### BRIEF
Extract the final stretch of the data: the line that contains "C4: 100nF (+12V, N49) -> 100nF (GND, N49)" and every line after it, unaltered, and no other lines.

(RECORD EXCERPTS)

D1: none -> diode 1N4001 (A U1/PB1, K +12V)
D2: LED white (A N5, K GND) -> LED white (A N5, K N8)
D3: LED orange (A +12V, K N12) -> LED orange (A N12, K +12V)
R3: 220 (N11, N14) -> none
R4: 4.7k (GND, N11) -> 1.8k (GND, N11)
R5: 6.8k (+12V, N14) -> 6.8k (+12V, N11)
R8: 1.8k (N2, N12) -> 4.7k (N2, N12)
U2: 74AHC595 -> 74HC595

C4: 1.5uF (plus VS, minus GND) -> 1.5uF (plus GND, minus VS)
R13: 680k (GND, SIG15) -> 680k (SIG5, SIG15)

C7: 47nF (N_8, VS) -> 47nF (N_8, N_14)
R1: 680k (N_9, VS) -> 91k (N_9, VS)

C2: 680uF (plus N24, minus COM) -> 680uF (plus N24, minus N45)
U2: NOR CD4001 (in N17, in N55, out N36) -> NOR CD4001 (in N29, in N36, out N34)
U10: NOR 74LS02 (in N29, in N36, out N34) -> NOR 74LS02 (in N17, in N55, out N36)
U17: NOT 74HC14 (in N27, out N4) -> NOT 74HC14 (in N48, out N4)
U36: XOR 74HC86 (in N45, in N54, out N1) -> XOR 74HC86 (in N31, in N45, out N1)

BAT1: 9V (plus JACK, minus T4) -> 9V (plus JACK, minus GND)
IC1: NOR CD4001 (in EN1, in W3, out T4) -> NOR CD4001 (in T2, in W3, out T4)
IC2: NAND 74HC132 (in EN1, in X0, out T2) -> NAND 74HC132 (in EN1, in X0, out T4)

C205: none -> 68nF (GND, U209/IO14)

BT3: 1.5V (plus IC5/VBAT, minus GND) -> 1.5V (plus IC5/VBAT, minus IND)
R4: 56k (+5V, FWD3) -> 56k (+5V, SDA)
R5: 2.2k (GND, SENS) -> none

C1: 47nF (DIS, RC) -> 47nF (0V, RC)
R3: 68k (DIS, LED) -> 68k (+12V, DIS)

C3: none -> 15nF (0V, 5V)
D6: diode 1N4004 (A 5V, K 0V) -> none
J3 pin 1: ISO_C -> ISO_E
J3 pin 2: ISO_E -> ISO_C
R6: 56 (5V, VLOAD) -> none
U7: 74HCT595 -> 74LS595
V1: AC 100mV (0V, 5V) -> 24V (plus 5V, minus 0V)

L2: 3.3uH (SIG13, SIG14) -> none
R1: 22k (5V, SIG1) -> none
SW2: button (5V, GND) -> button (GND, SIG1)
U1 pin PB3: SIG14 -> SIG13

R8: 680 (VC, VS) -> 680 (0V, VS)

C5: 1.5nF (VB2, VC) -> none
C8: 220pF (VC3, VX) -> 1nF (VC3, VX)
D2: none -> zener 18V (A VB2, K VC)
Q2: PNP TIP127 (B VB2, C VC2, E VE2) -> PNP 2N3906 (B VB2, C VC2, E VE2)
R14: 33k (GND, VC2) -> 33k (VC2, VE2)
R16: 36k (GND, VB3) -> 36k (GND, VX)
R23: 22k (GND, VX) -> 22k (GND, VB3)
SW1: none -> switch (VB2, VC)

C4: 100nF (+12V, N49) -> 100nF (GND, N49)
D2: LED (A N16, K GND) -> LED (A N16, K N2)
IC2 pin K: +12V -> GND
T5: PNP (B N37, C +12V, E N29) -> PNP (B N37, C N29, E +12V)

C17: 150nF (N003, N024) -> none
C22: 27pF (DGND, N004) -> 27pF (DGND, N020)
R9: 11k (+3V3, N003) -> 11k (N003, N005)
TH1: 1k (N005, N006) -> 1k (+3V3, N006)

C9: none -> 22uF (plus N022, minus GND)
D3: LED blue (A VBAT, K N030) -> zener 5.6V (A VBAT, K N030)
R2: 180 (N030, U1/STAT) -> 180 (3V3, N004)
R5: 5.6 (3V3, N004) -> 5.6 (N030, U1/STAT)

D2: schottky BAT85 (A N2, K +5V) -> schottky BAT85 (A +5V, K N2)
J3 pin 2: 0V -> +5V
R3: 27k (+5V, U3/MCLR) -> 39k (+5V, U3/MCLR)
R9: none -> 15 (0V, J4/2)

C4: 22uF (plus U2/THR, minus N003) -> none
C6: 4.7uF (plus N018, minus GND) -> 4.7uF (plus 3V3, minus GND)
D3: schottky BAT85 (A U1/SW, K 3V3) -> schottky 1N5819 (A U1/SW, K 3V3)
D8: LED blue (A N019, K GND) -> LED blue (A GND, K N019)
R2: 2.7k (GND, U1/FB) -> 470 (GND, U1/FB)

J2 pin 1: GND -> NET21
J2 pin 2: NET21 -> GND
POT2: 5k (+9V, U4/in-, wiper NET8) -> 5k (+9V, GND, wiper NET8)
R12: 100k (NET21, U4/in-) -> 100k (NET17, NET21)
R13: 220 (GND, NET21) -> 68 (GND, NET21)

(End RECORD EXCERPTS)

### YOUR SOLUTION
C4: 100nF (+12V, N49) -> 100nF (GND, N49)
D2: LED (A N16, K GND) -> LED (A N16, K N2)
IC2 pin K: +12V -> GND
T5: PNP (B N37, C +12V, E N29) -> PNP (B N37, C N29, E +12V)

C17: 150nF (N003, N024) -> none
C22: 27pF (DGND, N004) -> 27pF (DGND, N020)
R9: 11k (+3V3, N003) -> 11k (N003, N005)
TH1: 1k (N005, N006) -> 1k (+3V3, N006)

C9: none -> 22uF (plus N022, minus GND)
D3: LED blue (A VBAT, K N030) -> zener 5.6V (A VBAT, K N030)
R2: 180 (N030, U1/STAT) -> 180 (3V3, N004)
R5: 5.6 (3V3, N004) -> 5.6 (N030, U1/STAT)

D2: schottky BAT85 (A N2, K +5V) -> schottky BAT85 (A +5V, K N2)
J3 pin 2: 0V -> +5V
R3: 27k (+5V, U3/MCLR) -> 39k (+5V, U3/MCLR)
R9: none -> 15 (0V, J4/2)

C4: 22uF (plus U2/THR, minus N003) -> none
C6: 4.7uF (plus N018, minus GND) -> 4.7uF (plus 3V3, minus GND)
D3: schottky BAT85 (A U1/SW, K 3V3) -> schottky 1N5819 (A U1/SW, K 3V3)
D8: LED blue (A N019, K GND) -> LED blue (A GND, K N019)
R2: 2.7k (GND, U1/FB) -> 470 (GND, U1/FB)

J2 pin 1: GND -> NET21
J2 pin 2: NET21 -> GND
POT2: 5k (+9V, U4/in-, wiper NET8) -> 5k (+9V, GND, wiper NET8)
R12: 100k (NET21, U4/in-) -> 100k (NET17, NET21)
R13: 220 (GND, NET21) -> 68 (GND, NET21)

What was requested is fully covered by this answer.